## Task details
Quote the records in full and leave their pictures out.
Input data Start Marker
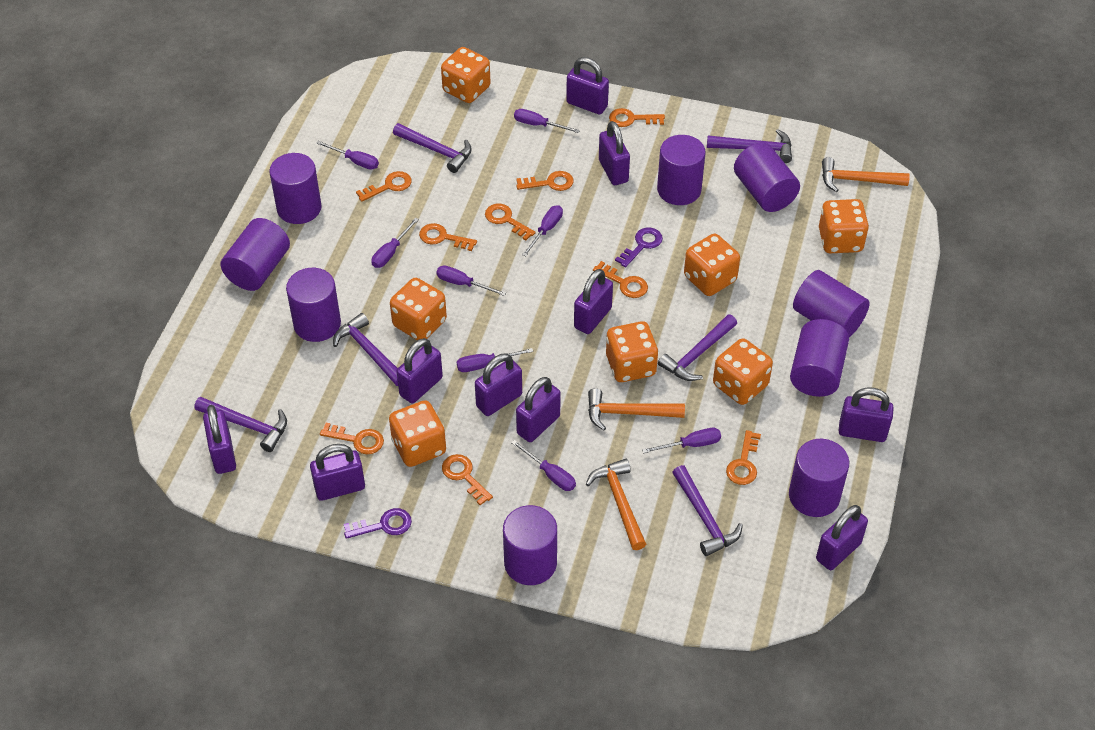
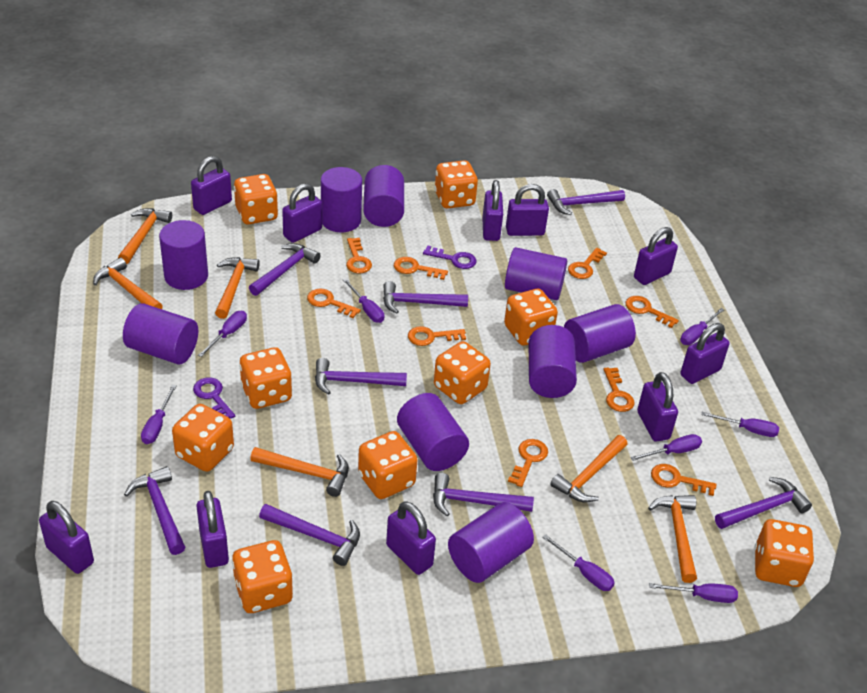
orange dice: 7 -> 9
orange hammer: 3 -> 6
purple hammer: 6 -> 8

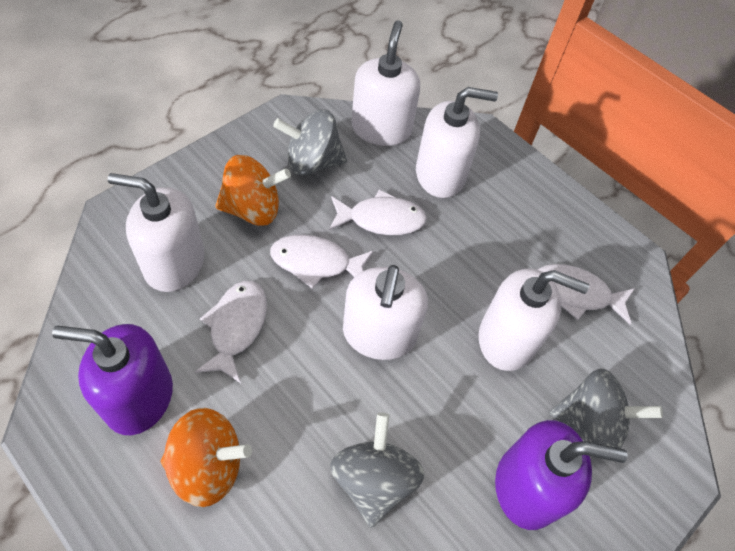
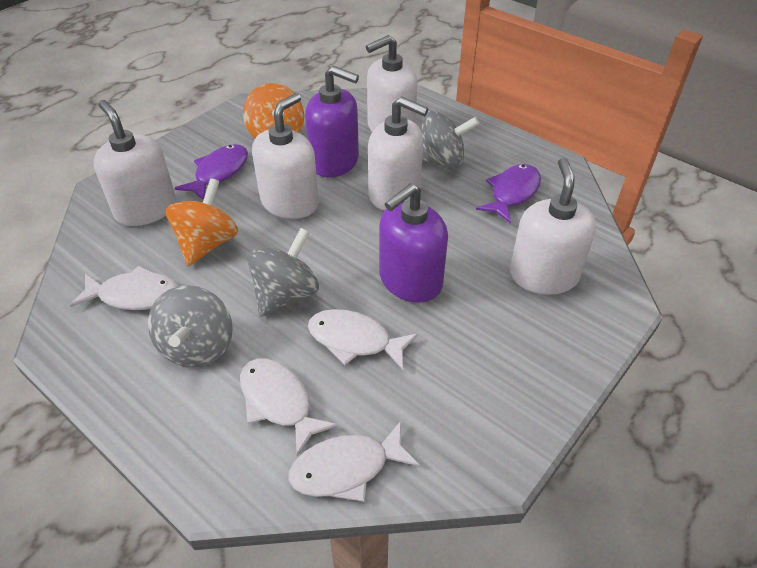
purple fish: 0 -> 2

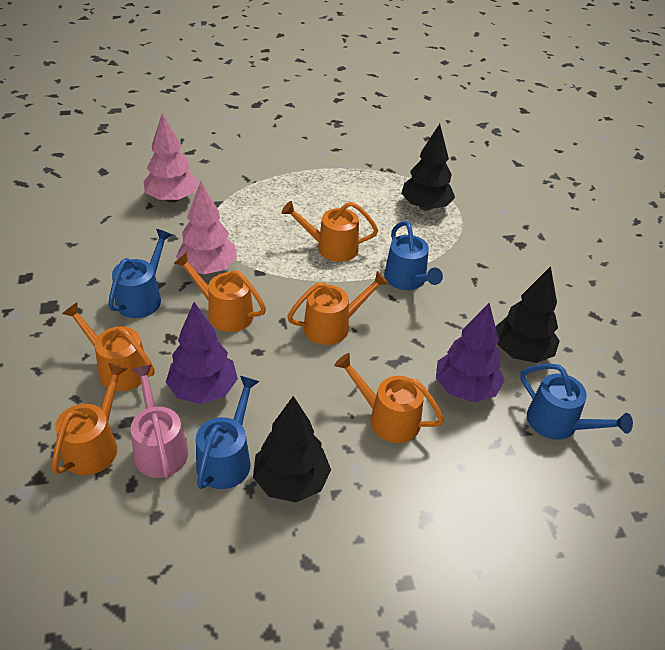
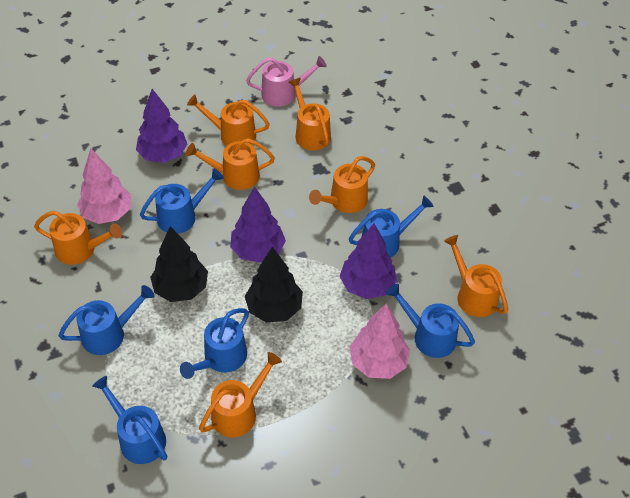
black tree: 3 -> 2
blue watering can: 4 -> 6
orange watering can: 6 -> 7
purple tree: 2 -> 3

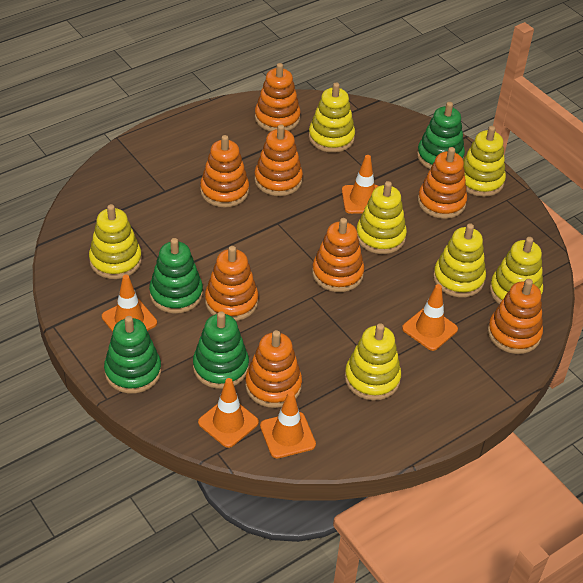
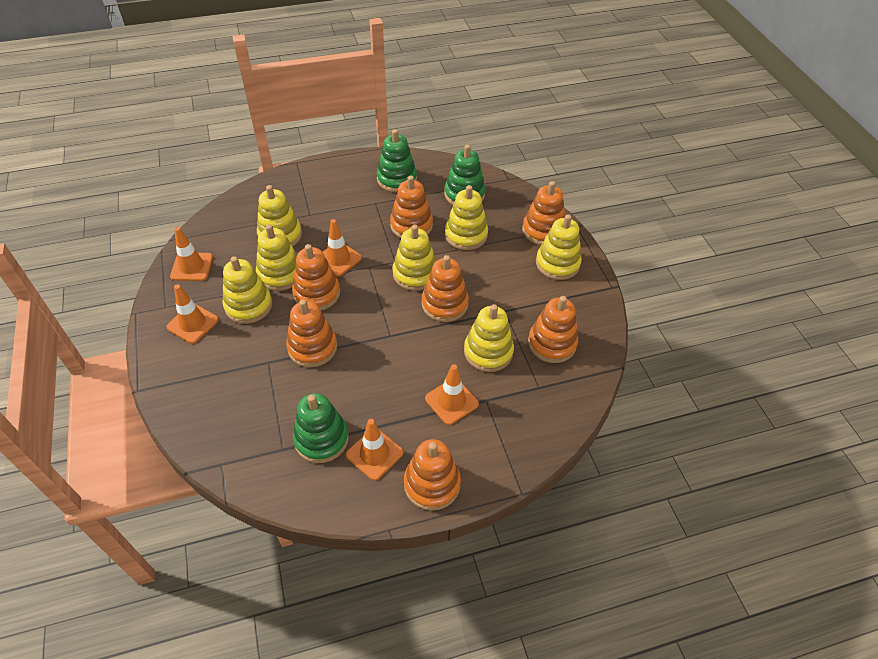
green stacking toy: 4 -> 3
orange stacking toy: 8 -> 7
Input data End Marker
## Output for this exercise
orange dice: 7 -> 9
orange hammer: 3 -> 6
purple hammer: 6 -> 8

purple fish: 0 -> 2

black tree: 3 -> 2
blue watering can: 4 -> 6
orange watering can: 6 -> 7
purple tree: 2 -> 3

green stacking toy: 4 -> 3
orange stacking toy: 8 -> 7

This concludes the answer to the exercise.